---------- Records for the exercise ----------

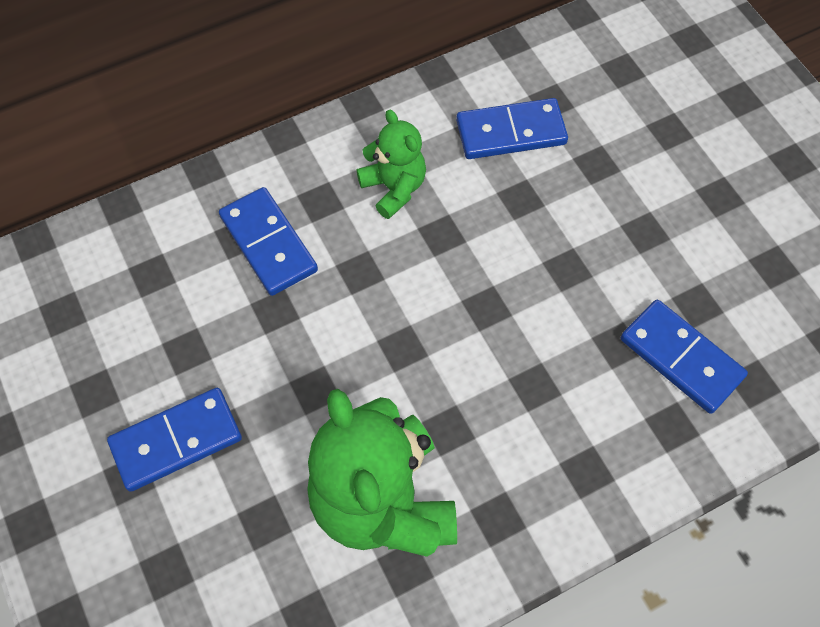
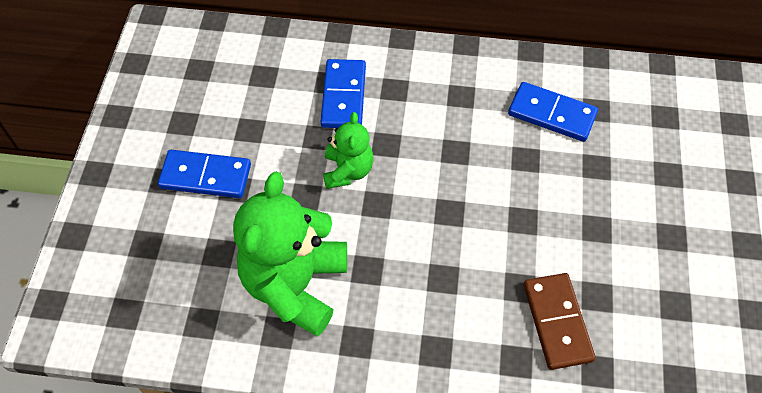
camera: 35 degrees right, 5 degrees down
(394, 188) = (446, 106): green teddy bear -> green teddy bear (348, 171)
(681, 358) = (557, 322): blue domino -> brown domino

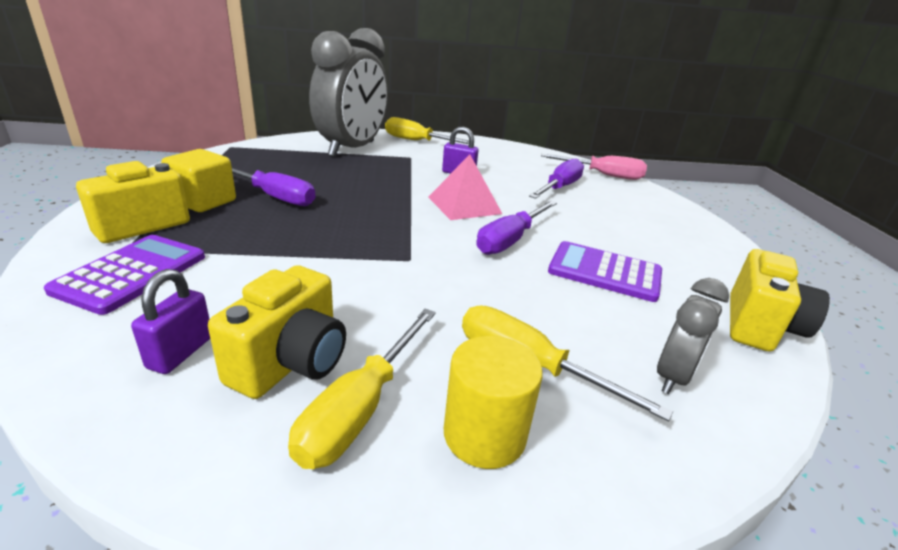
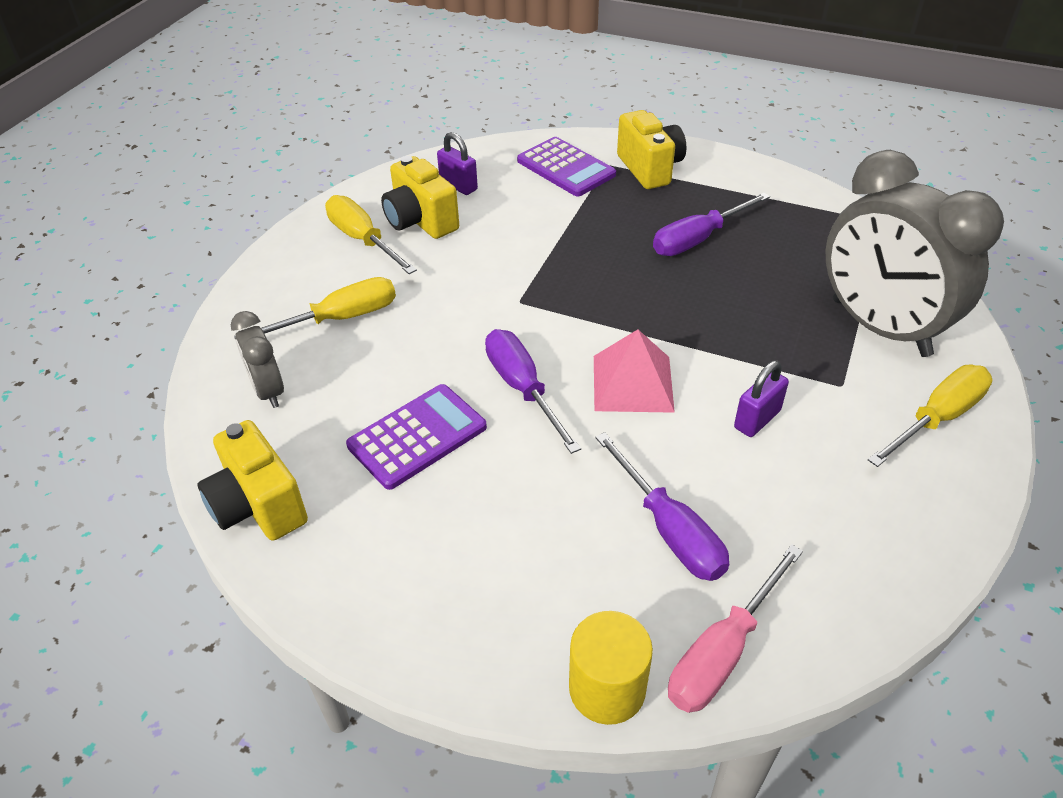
camera: 120 degrees right, 15 degrees up
(204, 201) = (695, 198): yellow cube -> none
(484, 434) = (306, 278): yellow cylinder -> yellow cylinder (607, 688)

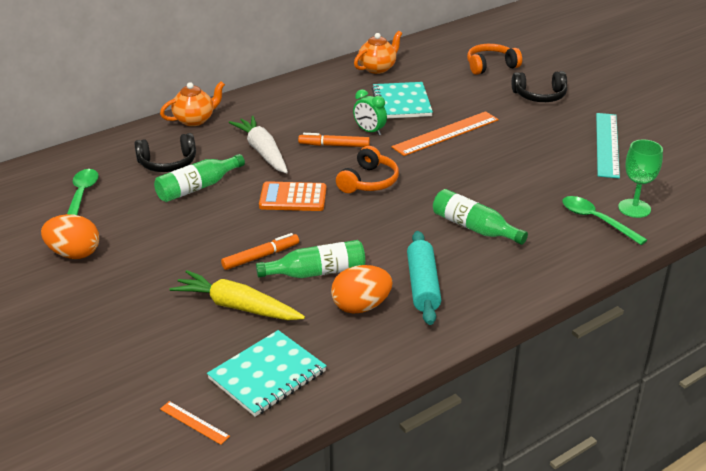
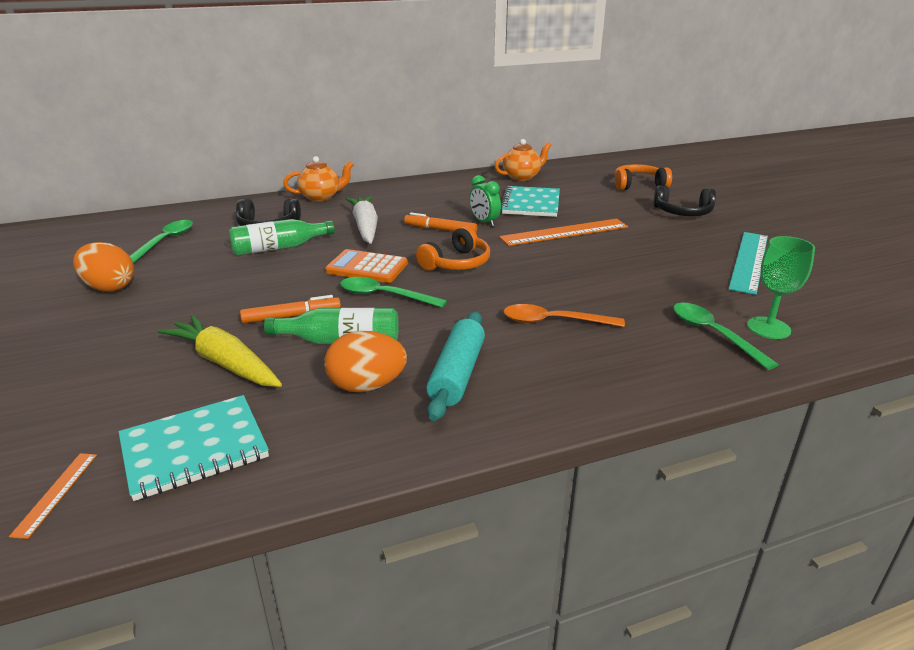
camera: 15 degrees right, 5 degrees down
(194, 422) = (56, 493): orange ruler -> orange ruler turned 45 degrees clockwise
(325, 224) = (384, 296): none -> green spoon
(474, 228) = (553, 321): green bottle -> orange spoon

----------

● Work instructions
Copy each entry exactly as written, and drop the pictures from the copy.

● Output
camera: 35 degrees right, 5 degrees down
(394, 188) = (446, 106): green teddy bear -> green teddy bear (348, 171)
(681, 358) = (557, 322): blue domino -> brown domino

camera: 120 degrees right, 15 degrees up
(204, 201) = (695, 198): yellow cube -> none
(484, 434) = (306, 278): yellow cylinder -> yellow cylinder (607, 688)

camera: 15 degrees right, 5 degrees down
(194, 422) = (56, 493): orange ruler -> orange ruler turned 45 degrees clockwise
(325, 224) = (384, 296): none -> green spoon
(474, 228) = (553, 321): green bottle -> orange spoon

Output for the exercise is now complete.